*Supplied material*
○ ○ ○ ○ ○ ○ ○

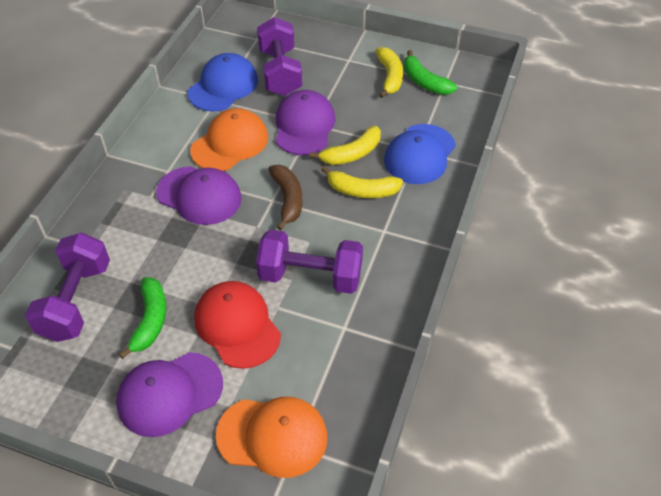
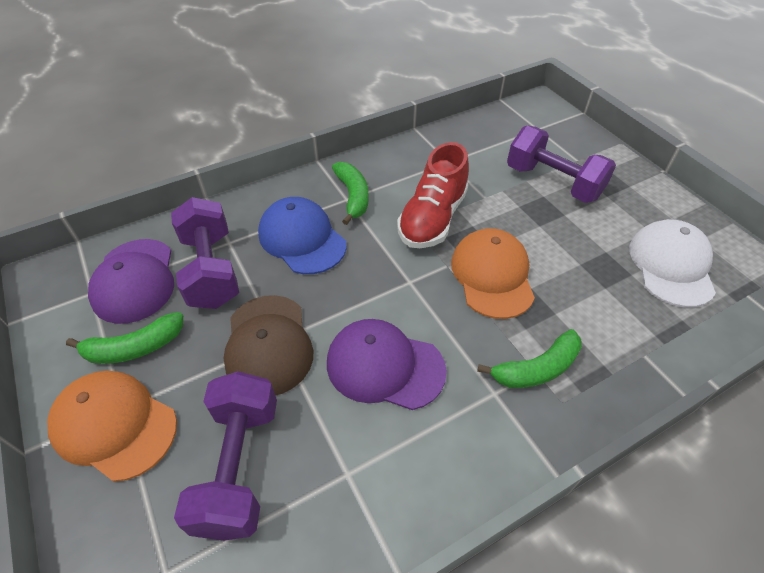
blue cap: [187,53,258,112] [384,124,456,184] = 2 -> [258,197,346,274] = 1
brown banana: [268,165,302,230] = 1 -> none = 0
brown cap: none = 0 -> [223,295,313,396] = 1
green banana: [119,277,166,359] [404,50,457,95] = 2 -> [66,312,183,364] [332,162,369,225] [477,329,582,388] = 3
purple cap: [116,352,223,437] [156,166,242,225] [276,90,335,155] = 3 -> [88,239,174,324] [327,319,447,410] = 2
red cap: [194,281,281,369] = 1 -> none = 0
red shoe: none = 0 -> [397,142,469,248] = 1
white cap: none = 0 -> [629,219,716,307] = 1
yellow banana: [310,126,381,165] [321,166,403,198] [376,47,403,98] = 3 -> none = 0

○ ○ ○ ○ ○ ○ ○

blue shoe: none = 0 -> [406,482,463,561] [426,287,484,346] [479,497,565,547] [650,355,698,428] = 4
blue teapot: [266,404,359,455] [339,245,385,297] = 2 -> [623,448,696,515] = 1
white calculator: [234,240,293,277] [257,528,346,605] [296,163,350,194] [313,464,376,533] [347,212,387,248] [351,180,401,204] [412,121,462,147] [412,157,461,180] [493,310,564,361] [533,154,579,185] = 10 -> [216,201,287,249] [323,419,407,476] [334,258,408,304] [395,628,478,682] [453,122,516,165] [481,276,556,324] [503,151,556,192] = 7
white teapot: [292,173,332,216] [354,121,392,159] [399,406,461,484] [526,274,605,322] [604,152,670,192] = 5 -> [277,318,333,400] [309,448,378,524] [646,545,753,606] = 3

○ ○ ○ ○ ○ ○ ○

*Aim of the exercise*
Using only the listing above, restate exactly the lines from the line containing "red cap: [194,281,281,369] = 1 -> none = 0" through the line containing "yellow banana: [310,126,381,165]", both included.

*Your response*
red cap: [194,281,281,369] = 1 -> none = 0
red shoe: none = 0 -> [397,142,469,248] = 1
white cap: none = 0 -> [629,219,716,307] = 1
yellow banana: [310,126,381,165] [321,166,403,198] [376,47,403,98] = 3 -> none = 0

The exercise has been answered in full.